Start of Records provided
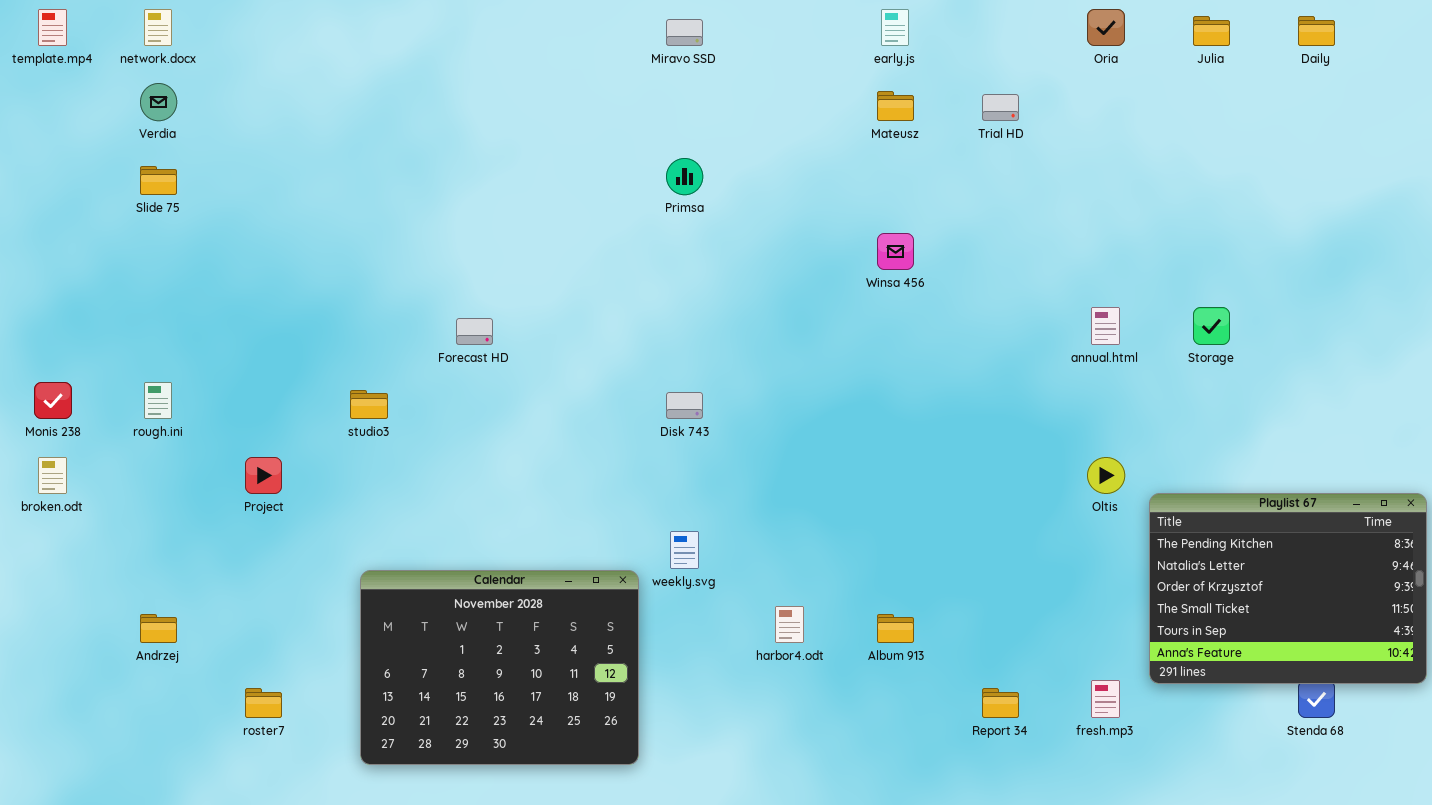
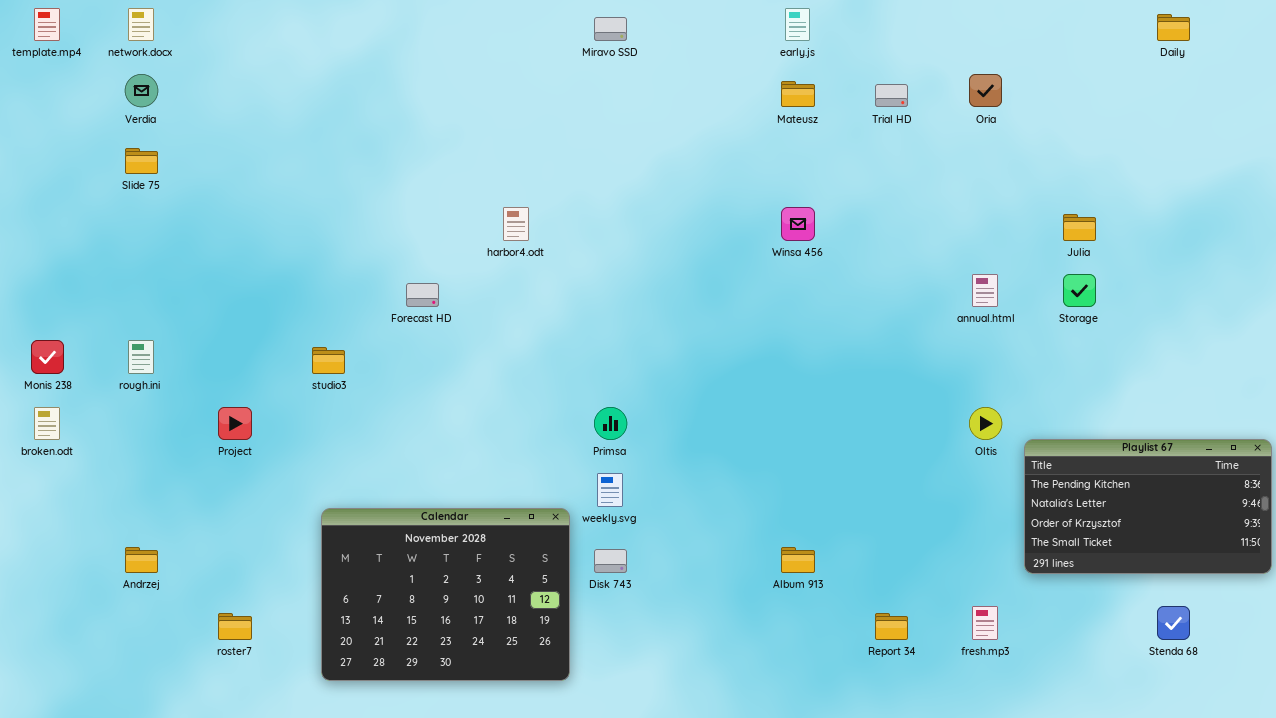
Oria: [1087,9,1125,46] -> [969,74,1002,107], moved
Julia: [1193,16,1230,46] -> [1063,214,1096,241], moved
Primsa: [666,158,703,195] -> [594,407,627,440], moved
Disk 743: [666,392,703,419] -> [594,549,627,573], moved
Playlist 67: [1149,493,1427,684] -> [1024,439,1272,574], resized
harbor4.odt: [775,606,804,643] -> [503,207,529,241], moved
End of Records provided
Work item
Copy out exactly the lines from the one containing "Playlist 67: [1149,493,1427,684]" through the last line above, keeping both end lines.

Written answer
Playlist 67: [1149,493,1427,684] -> [1024,439,1272,574], resized
harbor4.odt: [775,606,804,643] -> [503,207,529,241], moved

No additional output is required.